- What is expected:
Quote word for word from the line holding "grey wallet: 4 -> 5" to the last line below, including both, and omit any pictures.

- Data under study:
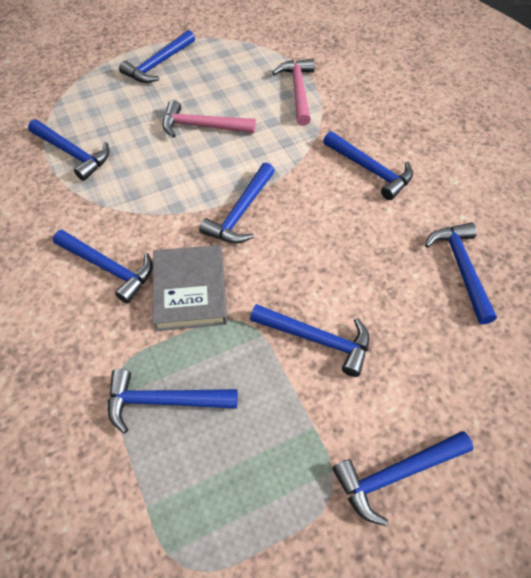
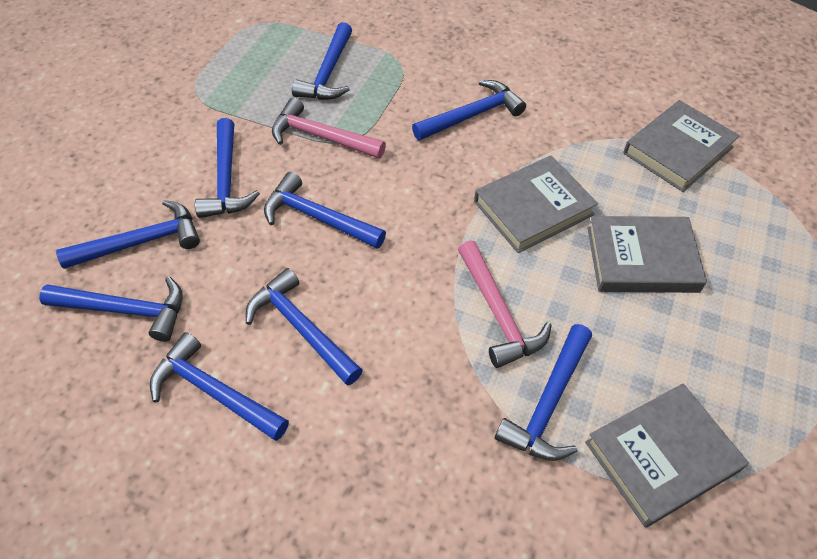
grey book: 1 -> 4

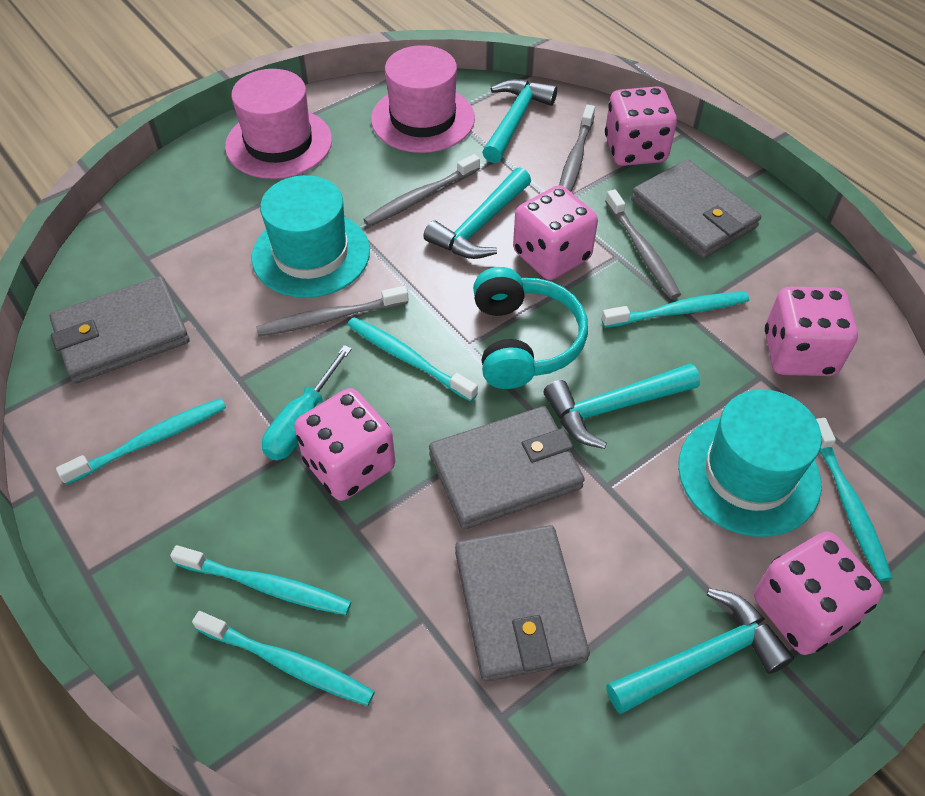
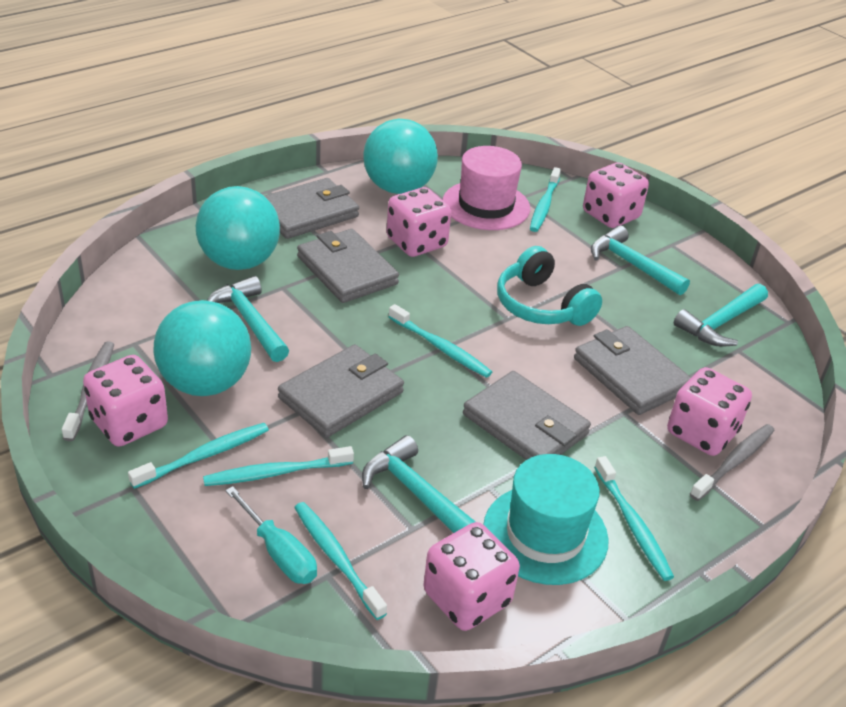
grey toothbrush: 4 -> 2
grey wallet: 4 -> 5
pink hat: 2 -> 1
turquoise ball: 0 -> 3
turquoise hat: 2 -> 1

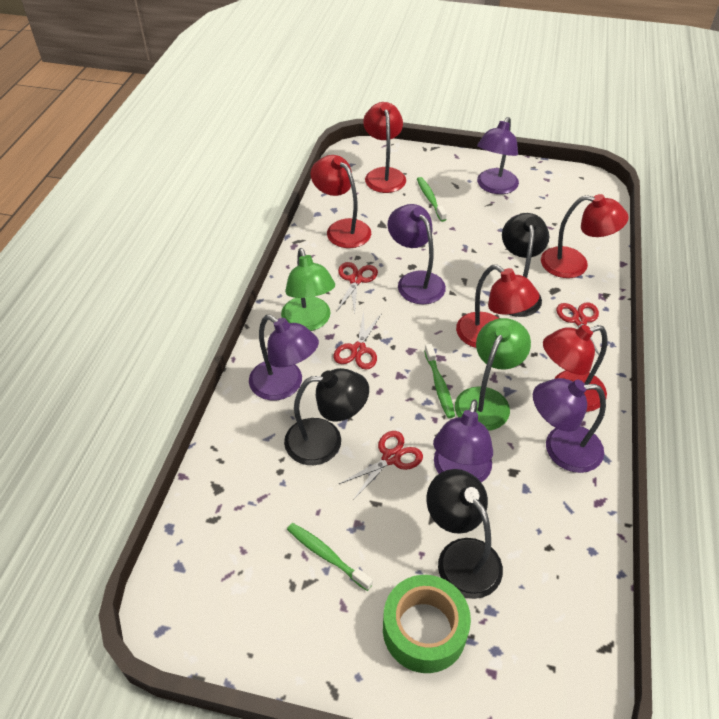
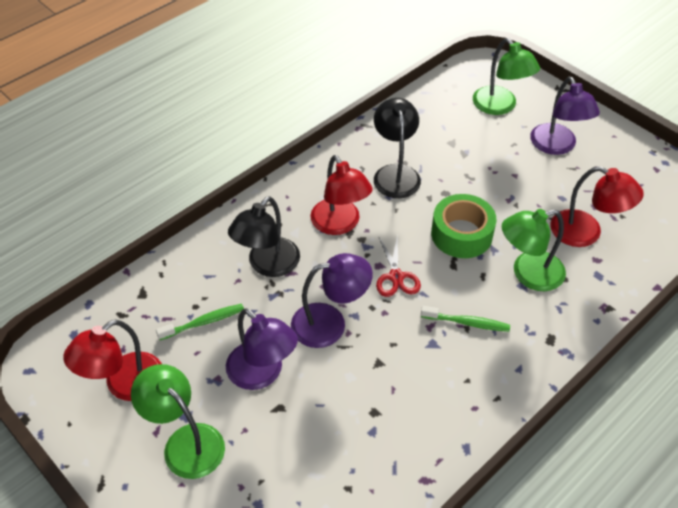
black lamp: 3 -> 2
green lamp: 2 -> 3
green toothbrush: 3 -> 2
purple lamp: 5 -> 3
red lamp: 5 -> 3
red scissors: 4 -> 1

- Your solution:
grey wallet: 4 -> 5
pink hat: 2 -> 1
turquoise ball: 0 -> 3
turquoise hat: 2 -> 1

black lamp: 3 -> 2
green lamp: 2 -> 3
green toothbrush: 3 -> 2
purple lamp: 5 -> 3
red lamp: 5 -> 3
red scissors: 4 -> 1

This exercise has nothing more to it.